TASK DETAILS
Look through the material below. Copy every line with the string "bear" in it.

DATA SHOWN
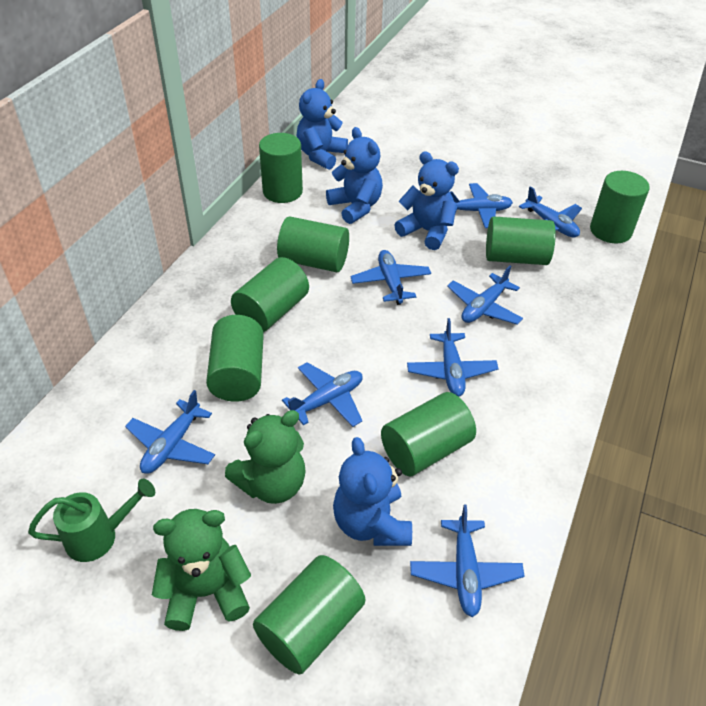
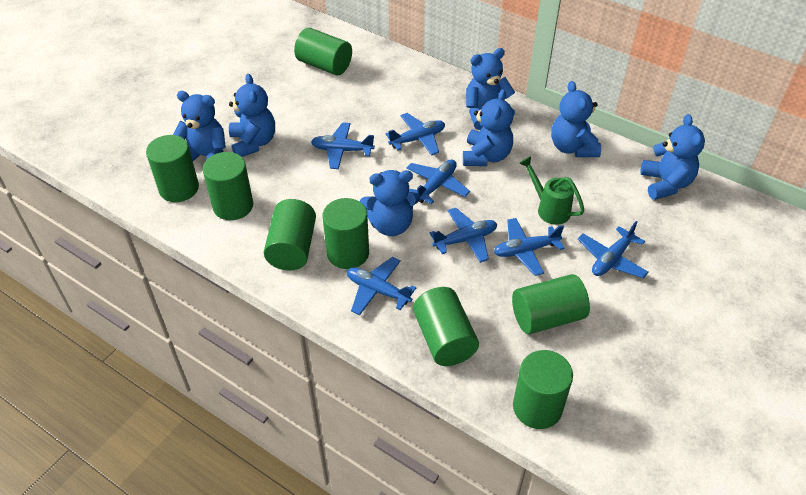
blue plane: 8 -> 7
blue teddy bear: 4 -> 7
green teddy bear: 2 -> 0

RESPONSE TO THIS EXERCISE
blue teddy bear: 4 -> 7
green teddy bear: 2 -> 0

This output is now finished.